(PROVIDED ENTRIES begins)

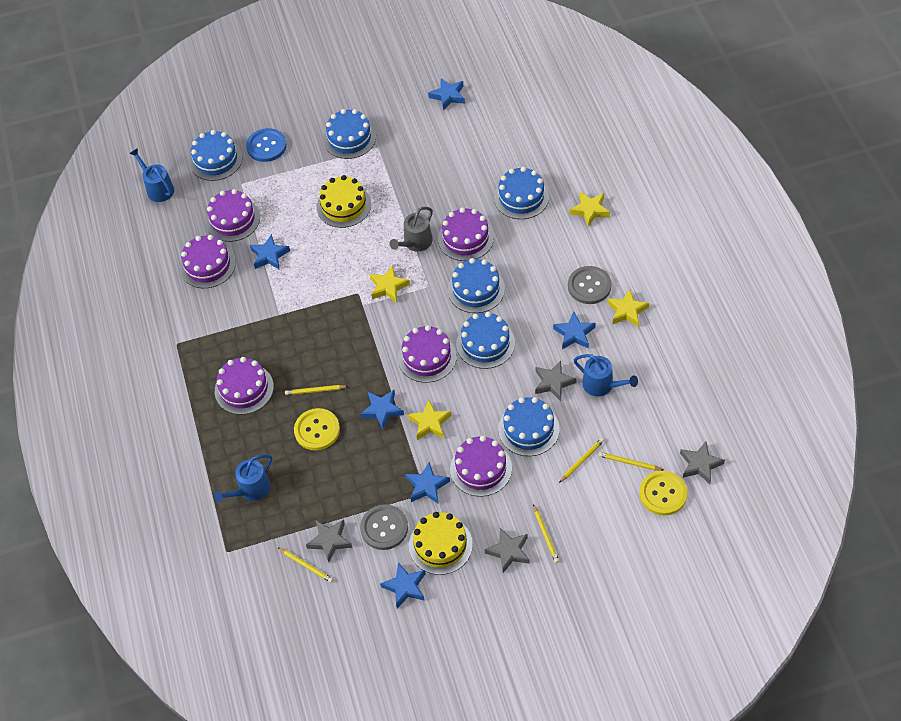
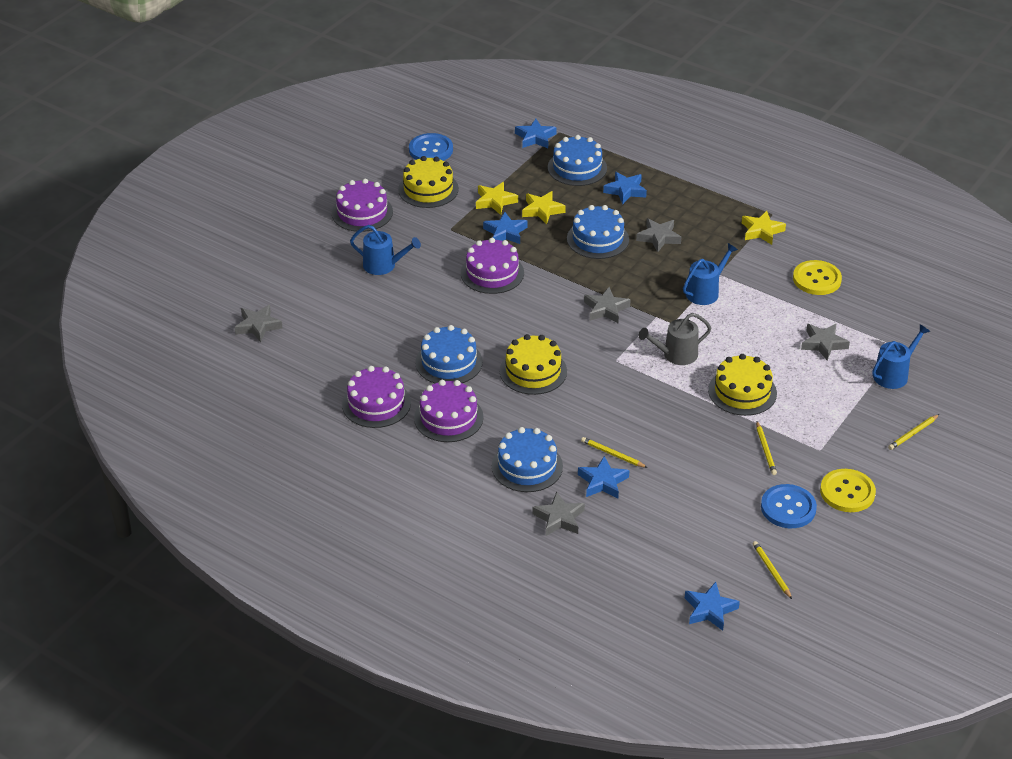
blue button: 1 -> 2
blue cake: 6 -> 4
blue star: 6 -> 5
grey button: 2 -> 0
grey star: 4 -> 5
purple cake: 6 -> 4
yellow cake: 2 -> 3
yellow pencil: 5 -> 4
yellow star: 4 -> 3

(PROVIDED ENTRIES ends)

Repeat the entries exactly, pictures left out.

blue button: 1 -> 2
blue cake: 6 -> 4
blue star: 6 -> 5
grey button: 2 -> 0
grey star: 4 -> 5
purple cake: 6 -> 4
yellow cake: 2 -> 3
yellow pencil: 5 -> 4
yellow star: 4 -> 3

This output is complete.